### SHORT EXERCISE:
Can you reproduce the data below word for word, leaving out the pictures?

### MATERIAL PROVIDED:
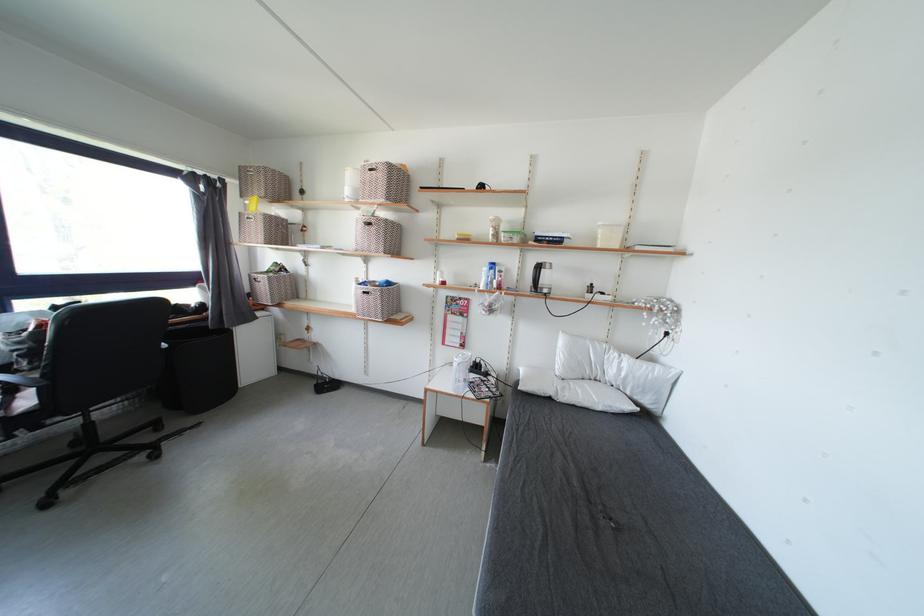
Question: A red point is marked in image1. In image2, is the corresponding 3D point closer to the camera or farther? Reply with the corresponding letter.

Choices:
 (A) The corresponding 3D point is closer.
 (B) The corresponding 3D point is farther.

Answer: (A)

### THE RESULT:
Question: A red point is marked in image1. In image2, is the corresponding 3D point closer to the camera or farther? Reply with the corresponding letter.

Choices:
 (A) The corresponding 3D point is closer.
 (B) The corresponding 3D point is farther.

Answer: (A)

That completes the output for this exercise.